***** Dataset section *****

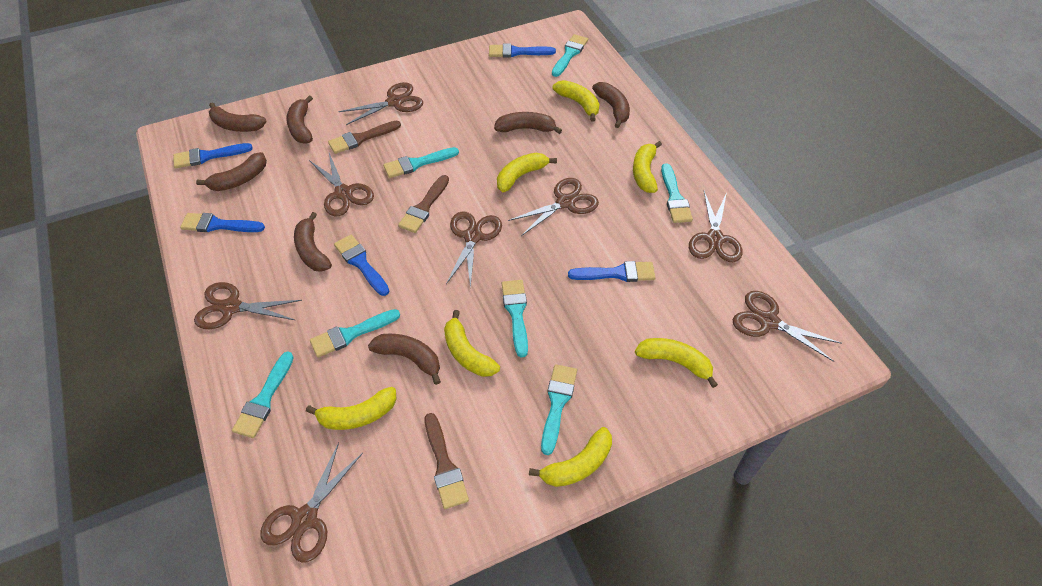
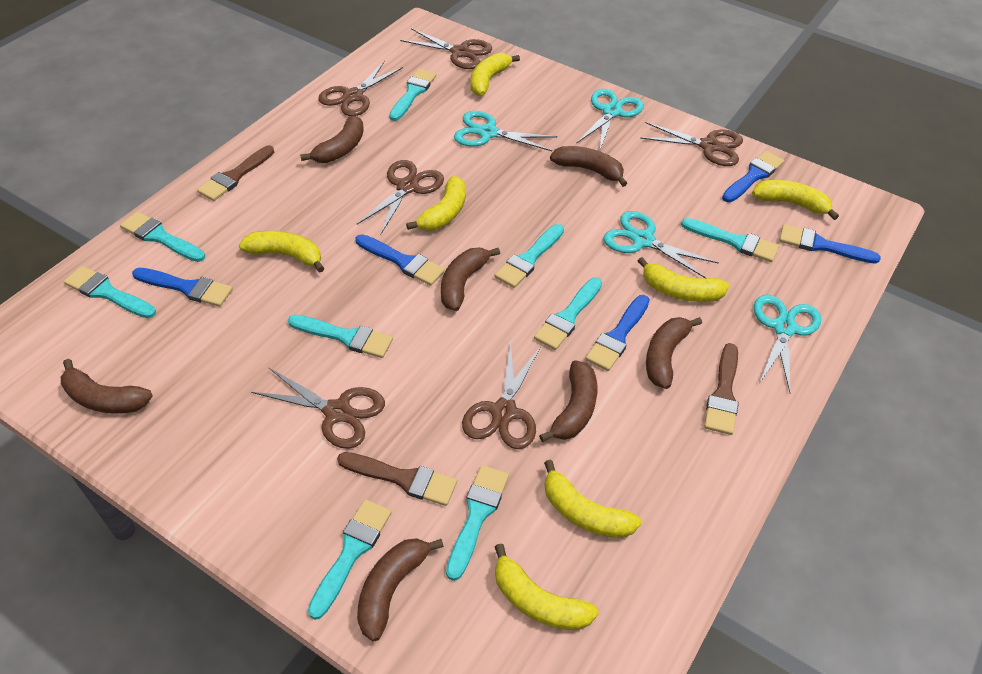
brown scissors: 8 -> 6
turquoise brush: 7 -> 9
turquoise scissors: 0 -> 4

*****

(Work to complete):
Down to the last line, set down the data above exactly, and omit all images.

(Response to the exercise):
brown scissors: 8 -> 6
turquoise brush: 7 -> 9
turquoise scissors: 0 -> 4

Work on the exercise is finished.